**** Data for this exercise ****
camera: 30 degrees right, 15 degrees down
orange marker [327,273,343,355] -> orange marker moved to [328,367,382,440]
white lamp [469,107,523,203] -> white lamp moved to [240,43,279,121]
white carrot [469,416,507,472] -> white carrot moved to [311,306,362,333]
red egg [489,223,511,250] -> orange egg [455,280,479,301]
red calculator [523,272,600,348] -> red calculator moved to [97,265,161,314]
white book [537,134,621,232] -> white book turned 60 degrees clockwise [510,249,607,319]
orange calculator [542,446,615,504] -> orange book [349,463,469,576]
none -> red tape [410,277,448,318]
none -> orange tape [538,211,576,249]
****
**** Data for this exercise ****
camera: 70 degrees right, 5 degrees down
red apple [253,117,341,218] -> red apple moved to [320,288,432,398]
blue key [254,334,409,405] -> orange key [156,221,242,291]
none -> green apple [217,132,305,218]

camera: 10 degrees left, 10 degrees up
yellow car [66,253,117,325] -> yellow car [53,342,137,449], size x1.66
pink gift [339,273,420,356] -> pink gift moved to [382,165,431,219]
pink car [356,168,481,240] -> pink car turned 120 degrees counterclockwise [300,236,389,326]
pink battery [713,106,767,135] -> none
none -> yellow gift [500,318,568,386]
****
* The task *
Count the lines in the listing above that include the word "calculator", and respond with that number alone.

* Solution for this task *
2